[[ Material provided, beginning ]]
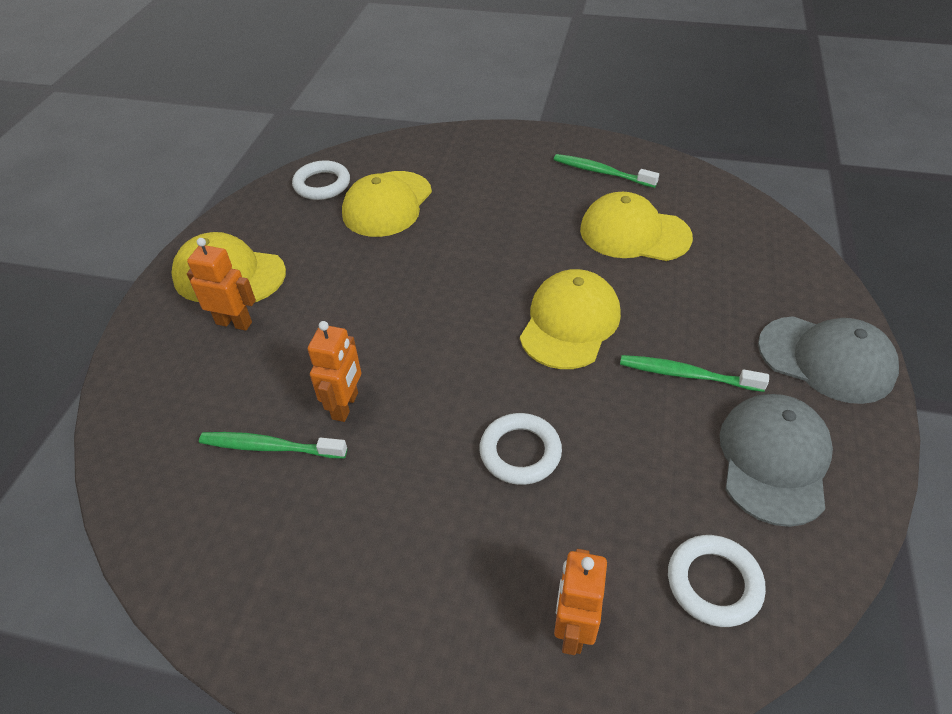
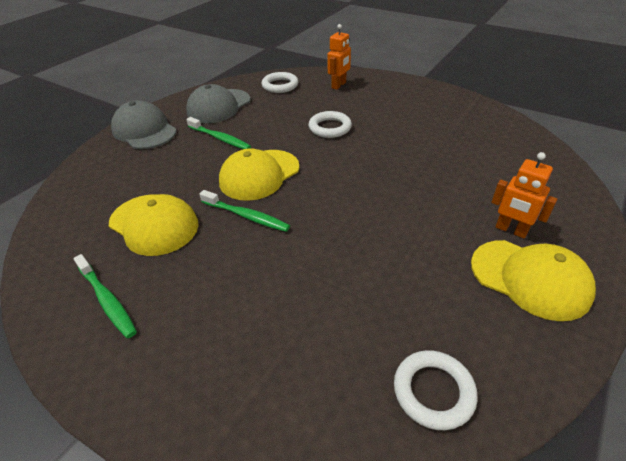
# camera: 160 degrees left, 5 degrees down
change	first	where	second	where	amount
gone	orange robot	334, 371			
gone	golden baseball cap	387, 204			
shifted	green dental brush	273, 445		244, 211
[[ Material provided, end ]]
Activity » Wherever an image appears in the data, omit it and repeat everything else exactly.

Expected answer »
# camera: 160 degrees left, 5 degrees down
change	first	where	second	where	amount
gone	orange robot	334, 371			
gone	golden baseball cap	387, 204			
shifted	green dental brush	273, 445		244, 211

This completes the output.